WRITTEN REQUEST: Write out all of the data again, swapping "zero-indexed" for "0-indexed" and leaving everything else unchanged. Leave the pictures out.

ENTRIES SUPPLIED:
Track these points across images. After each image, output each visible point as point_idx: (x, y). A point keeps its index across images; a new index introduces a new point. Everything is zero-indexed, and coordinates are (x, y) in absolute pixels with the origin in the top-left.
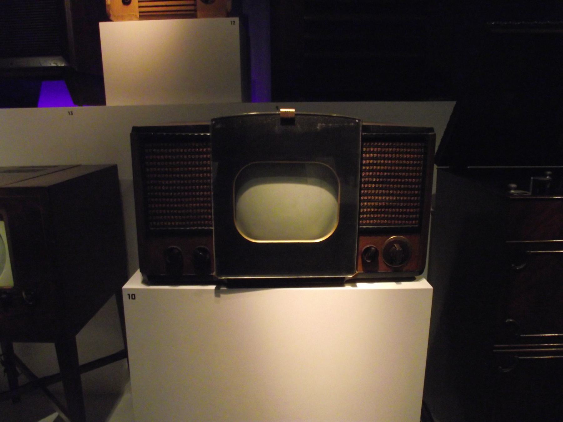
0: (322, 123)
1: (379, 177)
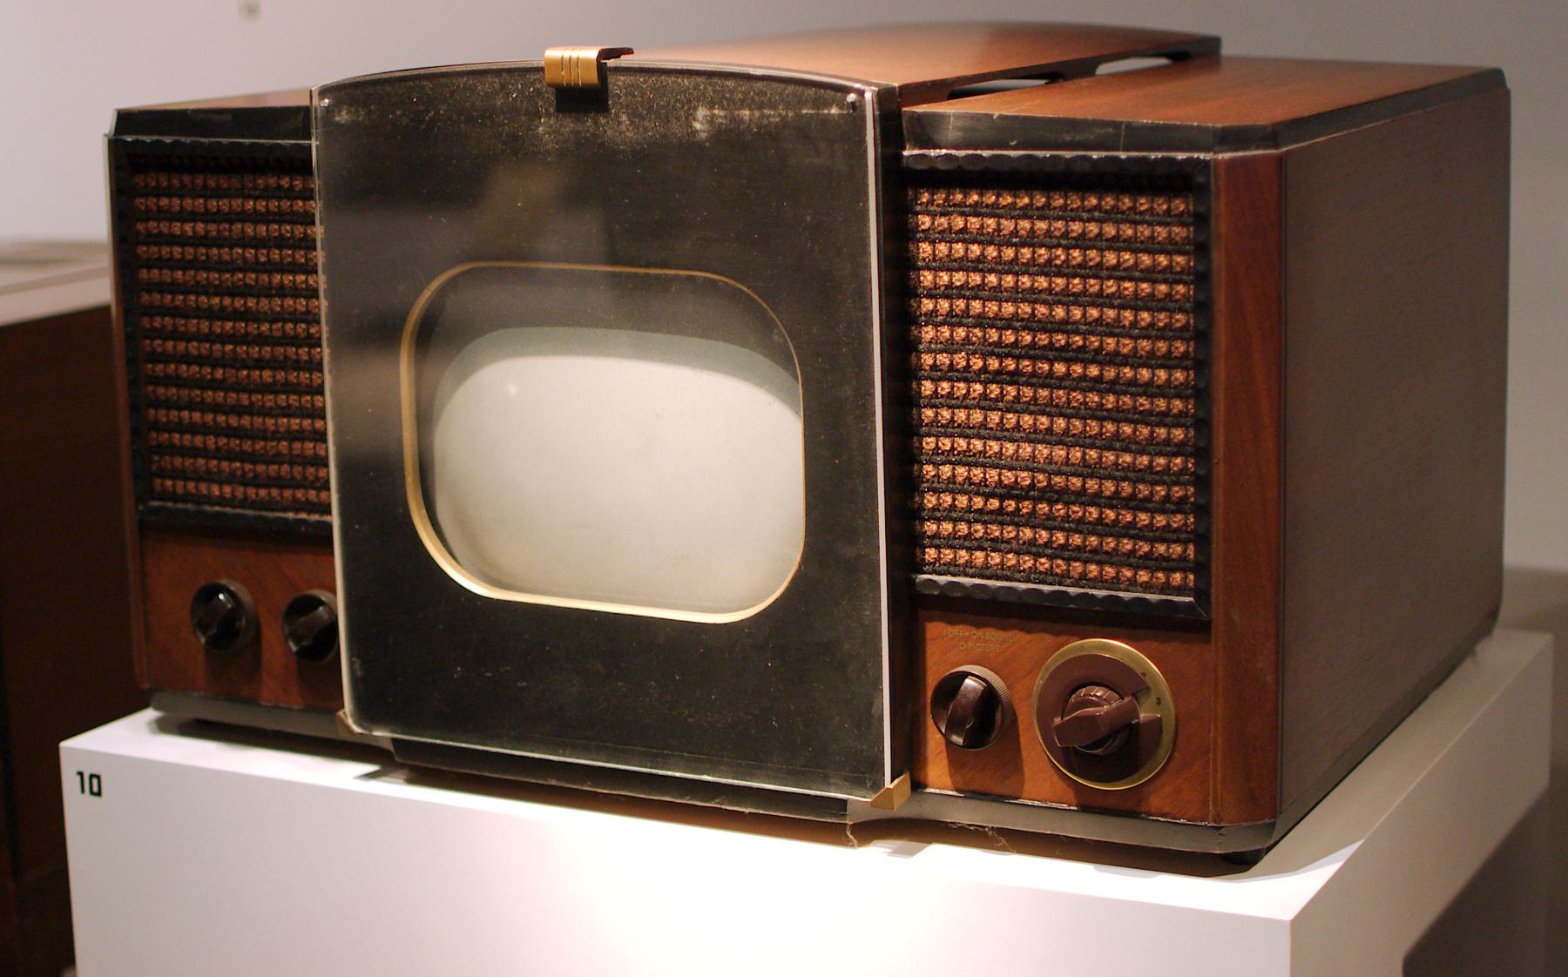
0: (712, 108)
1: (1000, 350)
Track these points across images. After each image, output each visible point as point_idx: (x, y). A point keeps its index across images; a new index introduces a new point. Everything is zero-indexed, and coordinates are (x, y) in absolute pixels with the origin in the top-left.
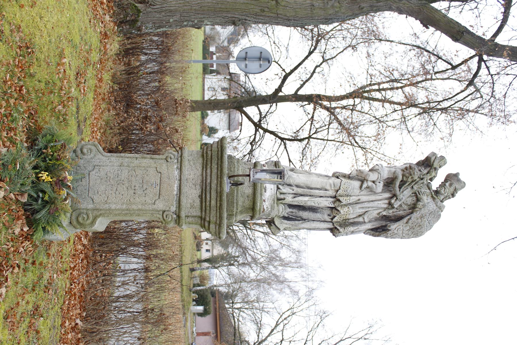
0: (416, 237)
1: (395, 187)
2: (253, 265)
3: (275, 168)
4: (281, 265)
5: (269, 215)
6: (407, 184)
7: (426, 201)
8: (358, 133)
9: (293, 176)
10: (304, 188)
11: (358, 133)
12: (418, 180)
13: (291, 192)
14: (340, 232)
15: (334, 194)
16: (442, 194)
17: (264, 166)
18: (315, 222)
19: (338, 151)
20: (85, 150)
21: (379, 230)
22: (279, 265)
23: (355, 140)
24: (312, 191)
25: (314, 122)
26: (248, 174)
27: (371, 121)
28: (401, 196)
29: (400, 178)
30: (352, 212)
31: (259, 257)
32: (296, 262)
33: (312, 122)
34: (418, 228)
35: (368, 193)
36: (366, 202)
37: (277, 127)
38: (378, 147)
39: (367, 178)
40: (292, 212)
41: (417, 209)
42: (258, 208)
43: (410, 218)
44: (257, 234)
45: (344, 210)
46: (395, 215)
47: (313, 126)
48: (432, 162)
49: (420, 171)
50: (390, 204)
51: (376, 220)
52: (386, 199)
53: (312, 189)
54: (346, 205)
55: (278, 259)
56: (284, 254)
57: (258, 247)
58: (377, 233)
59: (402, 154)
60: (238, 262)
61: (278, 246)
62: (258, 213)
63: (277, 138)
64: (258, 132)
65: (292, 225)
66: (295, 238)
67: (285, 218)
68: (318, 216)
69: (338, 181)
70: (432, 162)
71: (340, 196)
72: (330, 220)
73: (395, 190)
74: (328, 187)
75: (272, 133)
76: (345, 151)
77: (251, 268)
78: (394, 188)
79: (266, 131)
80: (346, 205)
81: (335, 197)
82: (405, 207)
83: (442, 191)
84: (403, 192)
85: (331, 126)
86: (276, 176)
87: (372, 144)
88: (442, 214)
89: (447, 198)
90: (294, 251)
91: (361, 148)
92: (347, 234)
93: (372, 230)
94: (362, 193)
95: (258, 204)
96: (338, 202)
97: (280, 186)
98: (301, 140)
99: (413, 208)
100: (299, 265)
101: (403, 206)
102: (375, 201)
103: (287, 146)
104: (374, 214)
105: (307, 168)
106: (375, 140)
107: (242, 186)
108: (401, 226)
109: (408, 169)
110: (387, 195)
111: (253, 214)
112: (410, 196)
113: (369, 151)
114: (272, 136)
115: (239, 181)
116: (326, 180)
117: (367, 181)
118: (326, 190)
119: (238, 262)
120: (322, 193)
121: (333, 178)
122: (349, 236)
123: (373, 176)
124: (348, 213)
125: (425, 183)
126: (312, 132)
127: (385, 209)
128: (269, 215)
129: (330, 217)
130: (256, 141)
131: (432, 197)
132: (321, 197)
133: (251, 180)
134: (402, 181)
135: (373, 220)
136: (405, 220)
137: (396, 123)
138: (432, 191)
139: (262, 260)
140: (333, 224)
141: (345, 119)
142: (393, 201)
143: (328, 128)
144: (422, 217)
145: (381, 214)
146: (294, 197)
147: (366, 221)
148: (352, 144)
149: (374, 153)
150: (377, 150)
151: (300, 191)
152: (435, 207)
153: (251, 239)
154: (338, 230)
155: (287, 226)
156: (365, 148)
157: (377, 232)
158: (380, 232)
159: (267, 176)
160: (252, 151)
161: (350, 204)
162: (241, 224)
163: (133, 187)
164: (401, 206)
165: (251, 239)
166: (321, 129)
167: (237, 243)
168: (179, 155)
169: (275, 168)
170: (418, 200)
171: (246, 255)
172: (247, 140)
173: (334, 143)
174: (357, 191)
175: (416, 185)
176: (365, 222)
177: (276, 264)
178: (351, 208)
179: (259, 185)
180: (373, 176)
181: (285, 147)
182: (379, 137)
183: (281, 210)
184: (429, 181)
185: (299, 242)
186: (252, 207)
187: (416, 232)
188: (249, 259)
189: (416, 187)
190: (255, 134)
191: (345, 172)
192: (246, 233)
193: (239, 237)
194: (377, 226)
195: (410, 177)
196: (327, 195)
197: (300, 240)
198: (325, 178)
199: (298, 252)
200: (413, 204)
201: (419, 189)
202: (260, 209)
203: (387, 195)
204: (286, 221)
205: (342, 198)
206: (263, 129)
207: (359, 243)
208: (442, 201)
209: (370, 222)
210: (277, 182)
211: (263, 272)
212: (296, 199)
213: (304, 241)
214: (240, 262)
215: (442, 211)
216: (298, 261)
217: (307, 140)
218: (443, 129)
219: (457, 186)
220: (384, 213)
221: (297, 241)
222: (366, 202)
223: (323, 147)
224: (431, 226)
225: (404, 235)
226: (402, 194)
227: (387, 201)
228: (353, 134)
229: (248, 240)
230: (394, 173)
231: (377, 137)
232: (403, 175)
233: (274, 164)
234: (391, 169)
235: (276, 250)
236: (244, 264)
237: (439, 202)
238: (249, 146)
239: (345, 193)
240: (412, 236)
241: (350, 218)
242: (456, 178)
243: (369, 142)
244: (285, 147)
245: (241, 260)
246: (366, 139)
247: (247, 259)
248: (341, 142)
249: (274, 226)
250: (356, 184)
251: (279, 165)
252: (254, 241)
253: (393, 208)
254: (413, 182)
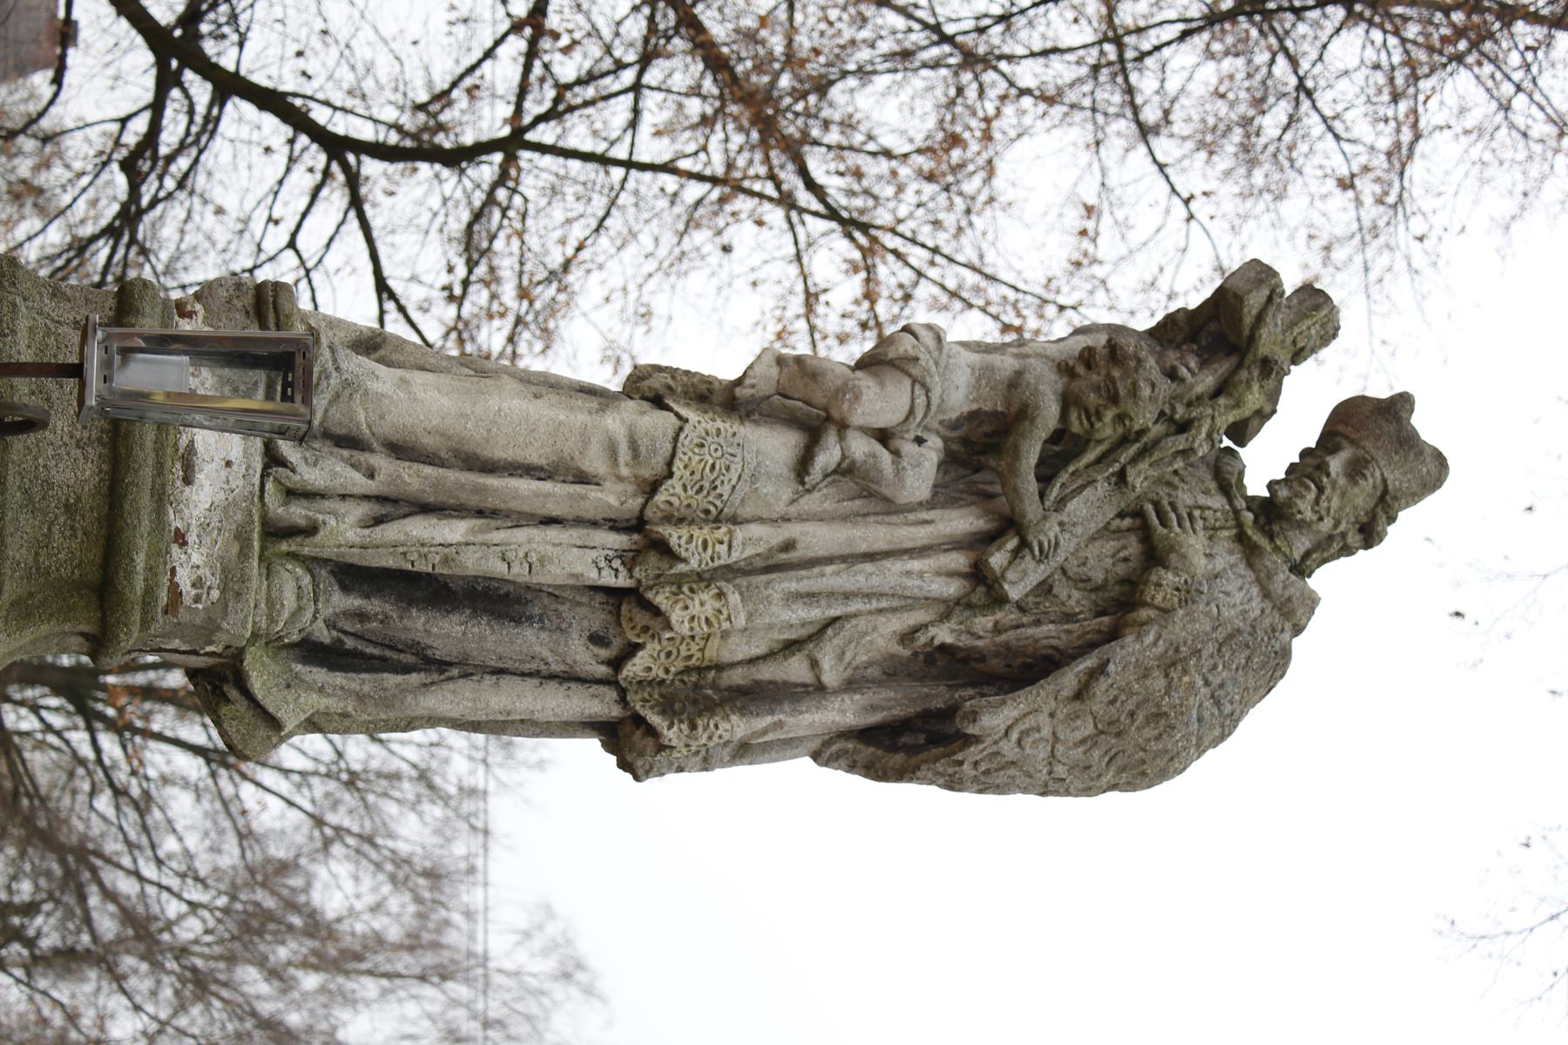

OUTPUT OF THE EXERCISE:
Track these points across images. After each image, output each visible point as point_idx: (x, y). A point keeps its index across images; a new index introduces a new point. Everything is 0-indexed, and coordinates are (x, y) in absolute pixels with the origin in the top-left.
0: (322, 123)
1: (379, 177)
0: (712, 108)
1: (1000, 350)
Track these points across images. After each image, output each visible point as point_idx: (x, y). A point keeps its index across images; a new index introduces a new point. Everything is 0-indexed, and coordinates are (x, y) in absolute pixels with the origin in the top-left.
0: (416, 237)
1: (395, 187)
2: (253, 265)
3: (275, 168)
4: (281, 265)
5: (269, 215)
6: (407, 184)
7: (426, 201)
8: (358, 133)
9: (293, 176)
10: (304, 188)
11: (358, 133)
12: (418, 180)
13: (291, 192)
14: (340, 232)
15: (334, 194)
16: (442, 194)
17: (264, 166)
18: (315, 222)
19: (338, 151)
20: (85, 150)
21: (379, 230)
22: (279, 265)
23: (355, 140)
24: (312, 191)
25: (314, 122)
26: (248, 174)
27: (371, 121)
28: (401, 196)
29: (400, 178)
30: (352, 212)
31: (259, 257)
32: (296, 262)
33: (312, 122)
34: (418, 228)
35: (368, 193)
36: (366, 202)
37: (277, 127)
38: (378, 147)
39: (367, 178)
40: (292, 212)
41: (417, 209)
42: (258, 208)
43: (410, 218)
44: (257, 234)
45: (344, 210)
46: (395, 215)
47: (313, 126)
48: (432, 162)
49: (420, 171)
50: (390, 204)
51: (376, 220)
52: (386, 199)
53: (312, 189)
54: (346, 205)
55: (278, 259)
56: (284, 254)
57: (258, 247)
58: (377, 233)
59: (402, 154)
60: (238, 262)
61: (278, 246)
62: (258, 213)
63: (277, 138)
64: (258, 132)
65: (292, 225)
66: (295, 238)
67: (285, 218)
68: (318, 216)
69: (338, 181)
70: (432, 162)
71: (340, 196)
72: (330, 220)
73: (395, 190)
74: (328, 187)
75: (272, 133)
76: (345, 151)
77: (251, 268)
78: (394, 188)
79: (266, 131)
80: (346, 205)
81: (335, 197)
82: (405, 207)
83: (442, 191)
84: (403, 192)
85: (331, 126)
86: (276, 176)
87: (372, 144)
88: (442, 214)
89: (447, 198)
90: (294, 251)
91: (361, 148)
92: (347, 234)
93: (372, 230)
94: (362, 193)
95: (258, 204)
96: (338, 202)
97: (280, 186)
98: (301, 140)
99: (413, 208)
100: (299, 265)
101: (403, 206)
102: (375, 201)
103: (287, 146)
104: (374, 214)
105: (307, 168)
106: (375, 140)
107: (242, 186)
108: (401, 226)
109: (408, 169)
110: (387, 195)
111: (253, 214)
112: (410, 196)
113: (369, 151)
114: (272, 136)
115: (239, 181)
116: (326, 180)
117: (367, 181)
118: (326, 190)
119: (238, 262)
120: (322, 193)
121: (333, 178)
122: (349, 236)
123: (373, 176)
124: (348, 213)
125: (425, 183)
126: (312, 132)
127: (385, 209)
128: (269, 215)
129: (330, 217)
130: (256, 141)
131: (432, 197)
132: (321, 197)
133: (251, 180)
134: (402, 181)
135: (373, 220)
136: (405, 220)
137: (396, 123)
138: (432, 191)
139: (262, 260)
140: (333, 224)
141: (345, 119)
142: (393, 201)
143: (328, 128)
144: (422, 217)
145: (381, 214)
146: (294, 197)
147: (366, 221)
148: (352, 144)
149: (374, 153)
150: (377, 150)
151: (300, 191)
152: (435, 207)
153: (251, 239)
154: (338, 230)
155: (287, 226)
156: (365, 148)
157: (377, 232)
158: (380, 232)
159: (267, 176)
160: (252, 151)
161: (350, 204)
162: (241, 224)
163: (133, 187)
164: (401, 206)
165: (251, 239)
166: (321, 129)
167: (237, 243)
168: (179, 155)
169: (275, 168)
170: (418, 200)
171: (246, 255)
172: (247, 140)
173: (334, 143)
174: (357, 191)
175: (416, 185)
176: (365, 222)
177: (276, 264)
178: (351, 208)
179: (259, 185)
180: (373, 176)
181: (285, 147)
182: (379, 137)
183: (281, 210)
184: (429, 181)
185: (299, 242)
186: (252, 207)
187: (416, 232)
188: (249, 259)
189: (416, 187)
190: (255, 134)
191: (345, 172)
192: (246, 233)
193: (239, 237)
194: (377, 226)
195: (410, 177)
196: (327, 195)
197: (300, 240)
198: (325, 178)
199: (298, 252)
200: (413, 204)
201: (419, 189)
202: (260, 209)
203: (387, 195)
204: (286, 221)
205: (342, 198)
206: (263, 129)
207: (359, 243)
208: (442, 201)
209: (370, 222)
210: (277, 182)
211: (263, 272)
212: (296, 199)
213: (304, 241)
214: (240, 262)
215: (442, 211)
216: (298, 261)
217: (307, 140)
218: (443, 129)
219: (457, 186)
220: (384, 213)
221: (297, 241)
222: (366, 202)
223: (323, 147)
224: (431, 226)
225: (404, 235)
226: (402, 194)
227: (387, 201)
228: (353, 134)
229: (248, 240)
230: (394, 173)
231: (377, 137)
232: (403, 175)
233: (274, 164)
234: (391, 169)
235: (276, 250)
236: (244, 264)
237: (439, 202)
238: (249, 146)
239: (345, 193)
240: (412, 236)
241: (350, 218)
242: (456, 178)
243: (369, 142)
244: (285, 147)
245: (241, 260)
246: (366, 139)
247: (247, 259)
248: (341, 142)
249: (274, 226)
250: (356, 184)
251: (279, 165)
252: (254, 241)
253: (393, 208)
254: (413, 182)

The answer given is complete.